Work to be completed:
The expected answer is the data below, printed verbatim without its pictures.

Extracted entries:
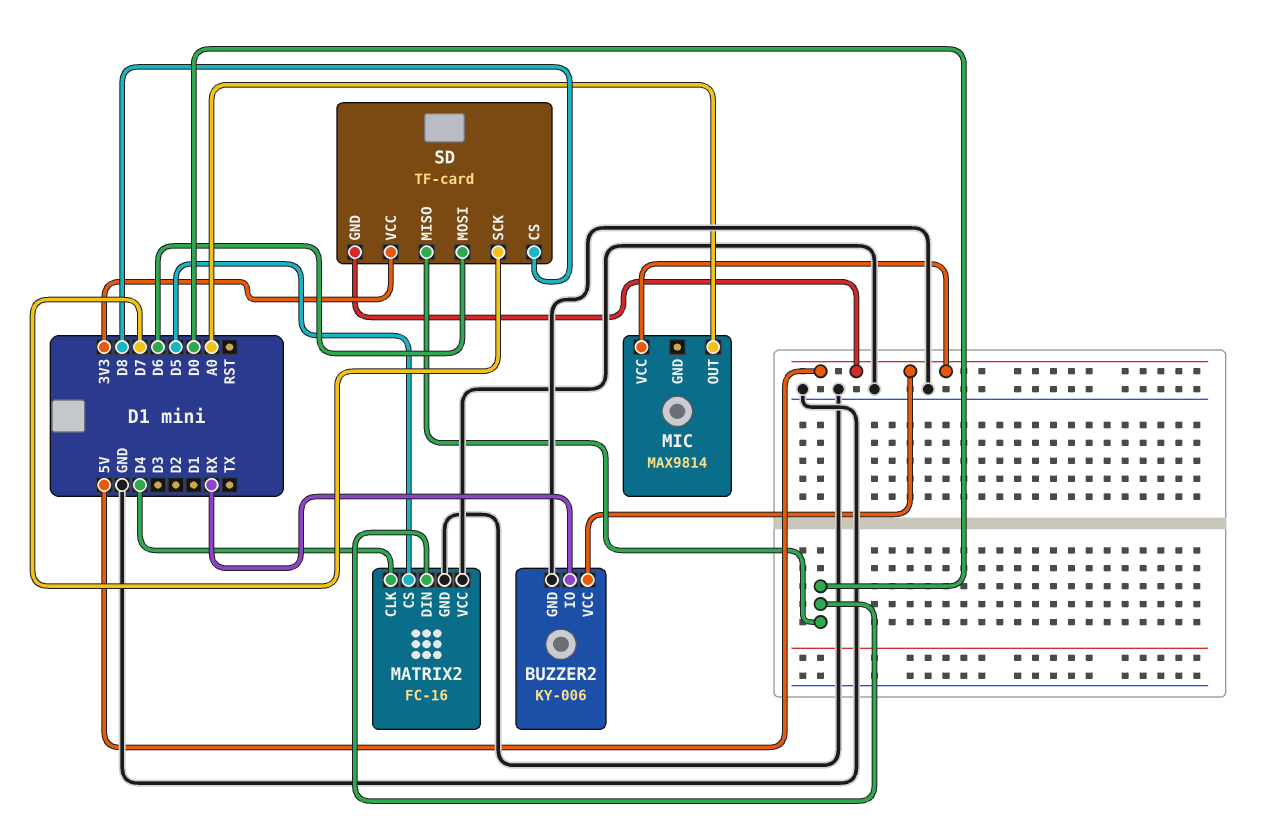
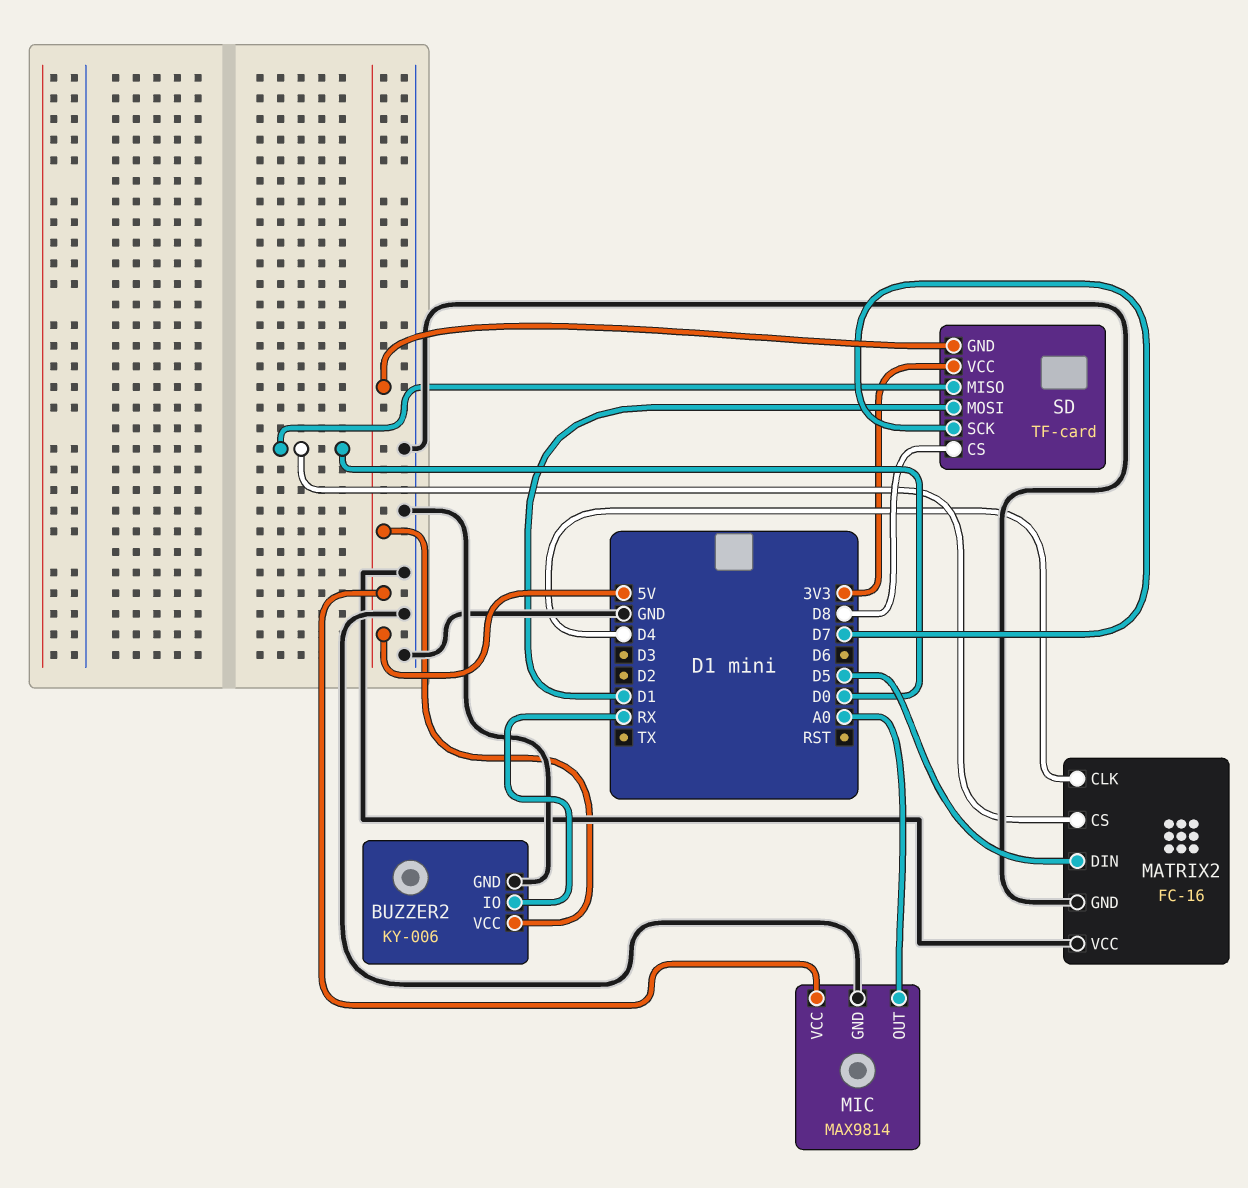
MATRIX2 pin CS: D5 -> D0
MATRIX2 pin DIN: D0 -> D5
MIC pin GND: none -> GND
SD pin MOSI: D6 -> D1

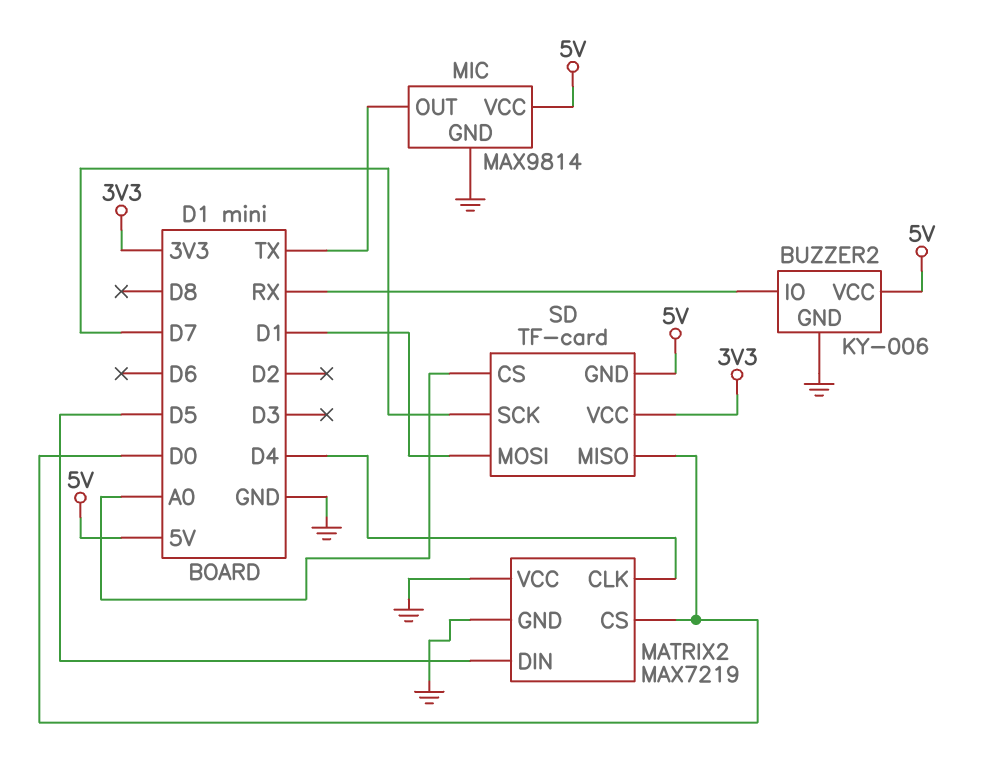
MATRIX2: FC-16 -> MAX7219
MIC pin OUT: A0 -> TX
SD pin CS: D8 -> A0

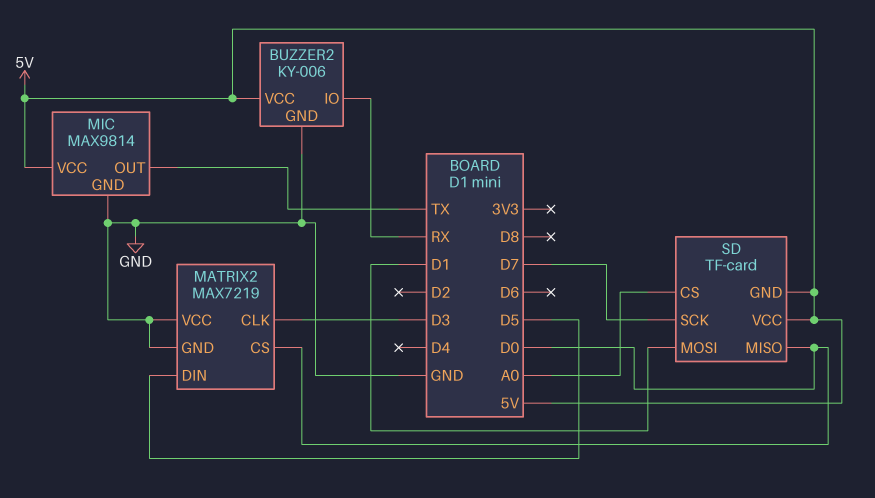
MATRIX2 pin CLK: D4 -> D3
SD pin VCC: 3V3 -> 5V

Exercise solution:
MATRIX2 pin CS: D5 -> D0
MATRIX2 pin DIN: D0 -> D5
MIC pin GND: none -> GND
SD pin MOSI: D6 -> D1

MATRIX2: FC-16 -> MAX7219
MIC pin OUT: A0 -> TX
SD pin CS: D8 -> A0

MATRIX2 pin CLK: D4 -> D3
SD pin VCC: 3V3 -> 5V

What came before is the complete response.